§ Instruction
Look below. Copy each line that has "battery" in it.

Scene images with change listings
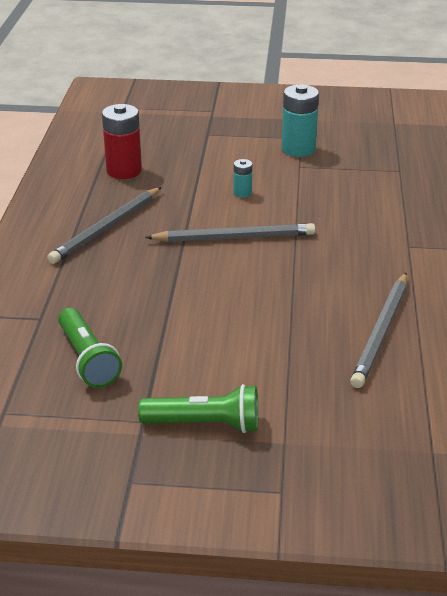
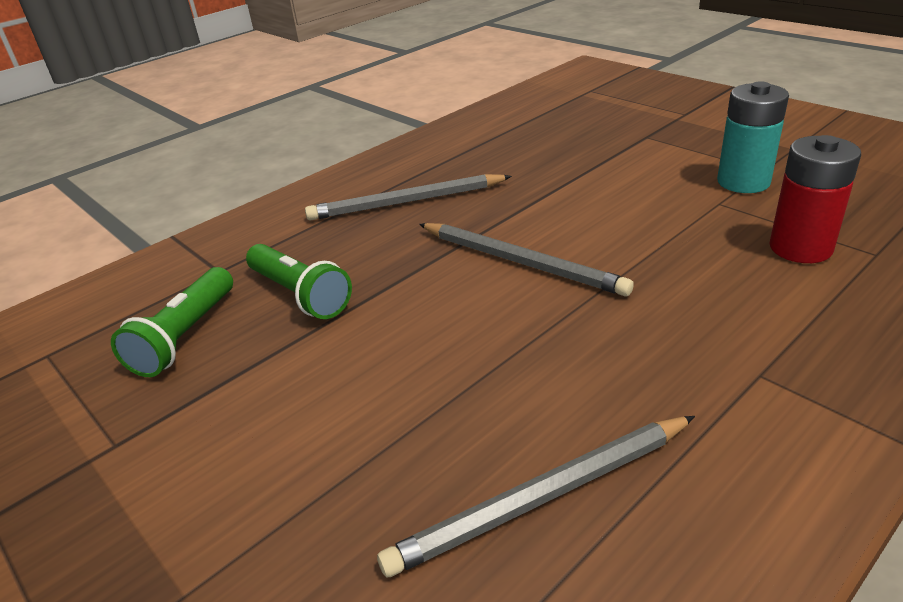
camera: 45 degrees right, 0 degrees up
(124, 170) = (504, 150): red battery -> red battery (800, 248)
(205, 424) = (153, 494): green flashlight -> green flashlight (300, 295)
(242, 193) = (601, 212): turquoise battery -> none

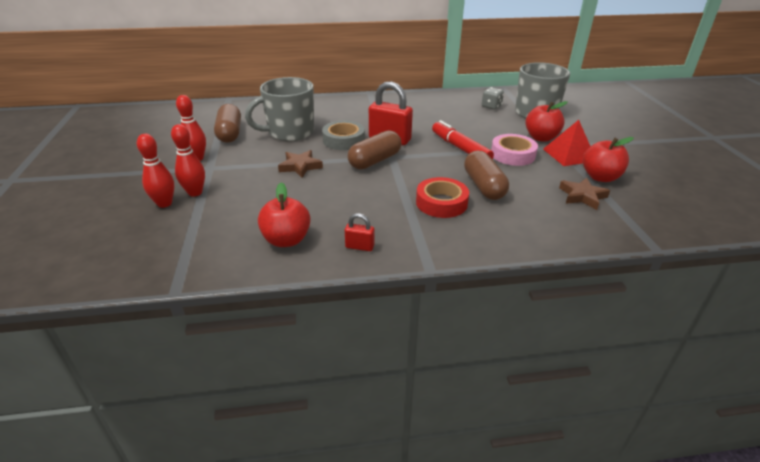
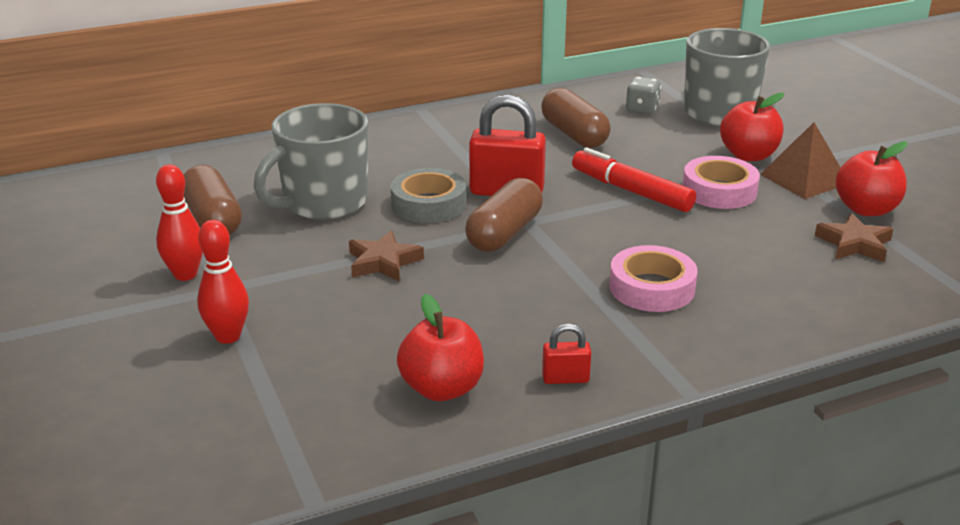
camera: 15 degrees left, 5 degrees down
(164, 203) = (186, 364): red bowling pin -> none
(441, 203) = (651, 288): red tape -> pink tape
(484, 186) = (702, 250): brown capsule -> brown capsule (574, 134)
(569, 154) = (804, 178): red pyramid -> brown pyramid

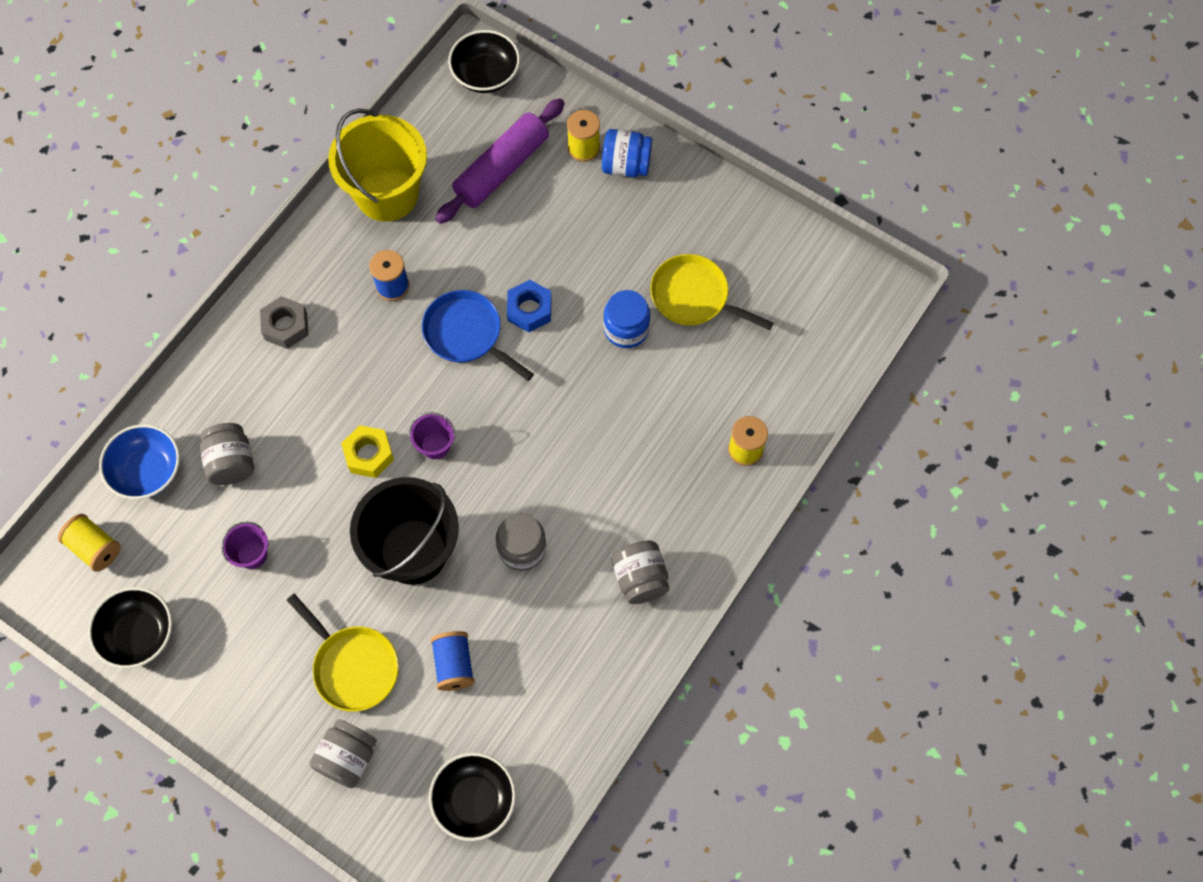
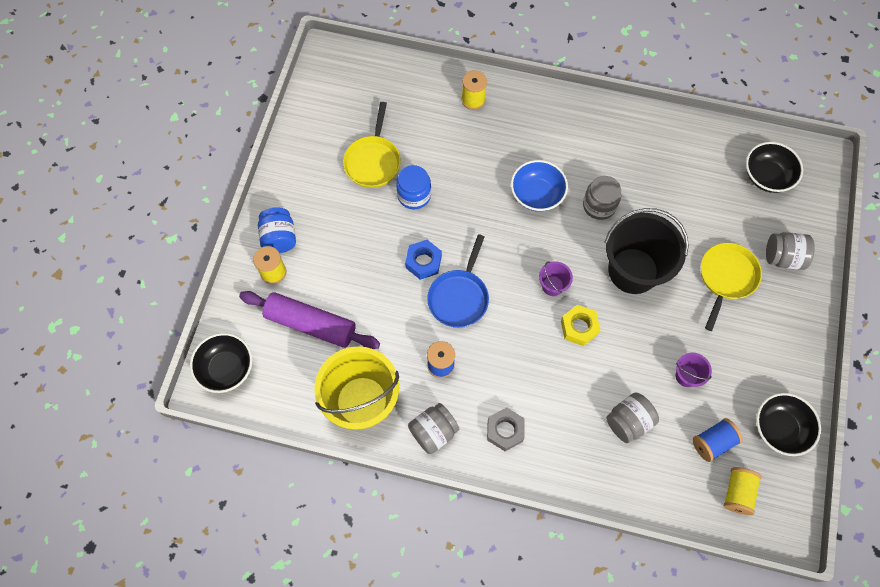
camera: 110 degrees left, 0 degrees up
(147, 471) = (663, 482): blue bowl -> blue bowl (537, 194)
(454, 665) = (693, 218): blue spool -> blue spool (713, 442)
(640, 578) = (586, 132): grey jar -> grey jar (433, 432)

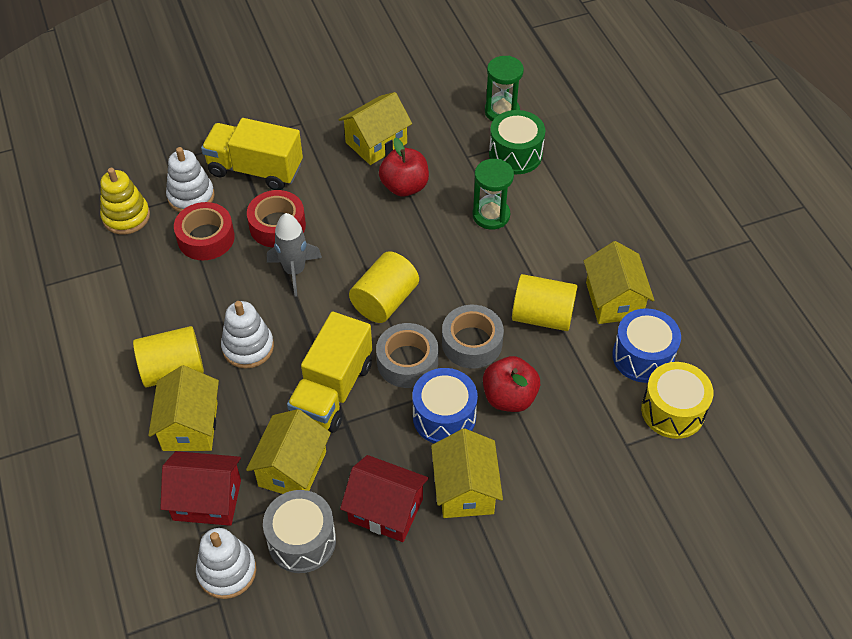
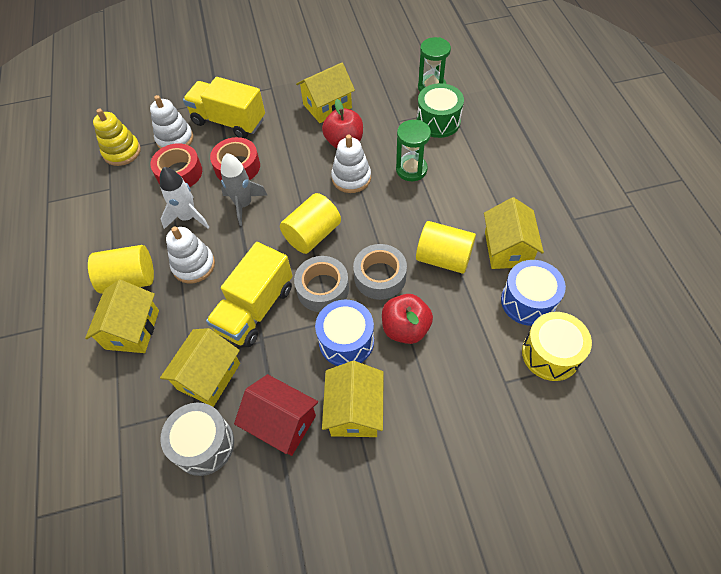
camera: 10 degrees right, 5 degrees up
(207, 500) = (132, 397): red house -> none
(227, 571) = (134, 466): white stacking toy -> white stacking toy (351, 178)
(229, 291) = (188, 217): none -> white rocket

§ Final answer
(124, 170) = (504, 150): red battery -> red battery (800, 248)
(242, 193) = (601, 212): turquoise battery -> none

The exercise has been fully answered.